(Items listed in a dataset)

---------------

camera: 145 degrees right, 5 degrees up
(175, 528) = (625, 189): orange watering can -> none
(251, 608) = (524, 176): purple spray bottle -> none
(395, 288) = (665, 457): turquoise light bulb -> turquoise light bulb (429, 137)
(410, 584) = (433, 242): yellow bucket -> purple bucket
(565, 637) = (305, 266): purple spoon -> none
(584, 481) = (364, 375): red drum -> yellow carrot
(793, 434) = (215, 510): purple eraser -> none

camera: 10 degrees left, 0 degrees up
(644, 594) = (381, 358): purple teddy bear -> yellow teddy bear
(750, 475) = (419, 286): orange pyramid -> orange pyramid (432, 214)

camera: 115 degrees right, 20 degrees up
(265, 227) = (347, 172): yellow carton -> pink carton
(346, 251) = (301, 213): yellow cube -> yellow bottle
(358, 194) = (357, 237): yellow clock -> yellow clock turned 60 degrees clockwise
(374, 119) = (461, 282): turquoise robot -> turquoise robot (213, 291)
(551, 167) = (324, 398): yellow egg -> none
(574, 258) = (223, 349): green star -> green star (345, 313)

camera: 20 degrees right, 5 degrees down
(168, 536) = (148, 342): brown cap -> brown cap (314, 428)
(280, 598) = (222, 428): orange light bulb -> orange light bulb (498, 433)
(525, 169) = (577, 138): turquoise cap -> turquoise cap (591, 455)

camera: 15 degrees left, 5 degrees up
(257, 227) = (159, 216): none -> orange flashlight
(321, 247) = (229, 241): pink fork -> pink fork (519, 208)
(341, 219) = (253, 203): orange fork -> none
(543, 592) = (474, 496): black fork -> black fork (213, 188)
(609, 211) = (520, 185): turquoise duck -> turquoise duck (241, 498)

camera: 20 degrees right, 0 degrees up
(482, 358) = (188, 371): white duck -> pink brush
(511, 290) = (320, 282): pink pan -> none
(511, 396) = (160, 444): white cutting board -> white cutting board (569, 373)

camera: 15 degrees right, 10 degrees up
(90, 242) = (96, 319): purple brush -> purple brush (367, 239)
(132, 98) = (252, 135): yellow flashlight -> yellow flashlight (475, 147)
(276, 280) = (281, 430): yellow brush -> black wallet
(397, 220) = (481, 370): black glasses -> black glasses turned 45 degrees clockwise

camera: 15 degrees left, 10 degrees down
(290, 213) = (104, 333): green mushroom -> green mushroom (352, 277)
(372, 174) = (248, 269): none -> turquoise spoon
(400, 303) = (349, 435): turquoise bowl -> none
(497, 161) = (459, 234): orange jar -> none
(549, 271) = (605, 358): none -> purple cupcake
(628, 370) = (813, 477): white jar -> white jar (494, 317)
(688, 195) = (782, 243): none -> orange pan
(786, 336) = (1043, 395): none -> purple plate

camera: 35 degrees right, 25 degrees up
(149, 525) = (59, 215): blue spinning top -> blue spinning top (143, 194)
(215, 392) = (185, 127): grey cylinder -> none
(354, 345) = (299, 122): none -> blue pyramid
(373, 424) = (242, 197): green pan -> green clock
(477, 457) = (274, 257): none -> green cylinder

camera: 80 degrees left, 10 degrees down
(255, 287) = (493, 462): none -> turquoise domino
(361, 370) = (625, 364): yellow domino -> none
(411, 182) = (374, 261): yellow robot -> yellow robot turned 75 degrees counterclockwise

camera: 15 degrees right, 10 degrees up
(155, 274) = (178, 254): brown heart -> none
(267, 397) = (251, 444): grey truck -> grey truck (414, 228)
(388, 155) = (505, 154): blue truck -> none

---------------

AIM OF THE EXERCISE
Which lines run from the one holding "(411, 182) = (374, 261): yellow" through the end of the data? Write them out exactly, ends included, and add nothing.

RESPONSE TO THIS TASK
(411, 182) = (374, 261): yellow robot -> yellow robot turned 75 degrees counterclockwise

camera: 15 degrees right, 10 degrees up
(155, 274) = (178, 254): brown heart -> none
(267, 397) = (251, 444): grey truck -> grey truck (414, 228)
(388, 155) = (505, 154): blue truck -> none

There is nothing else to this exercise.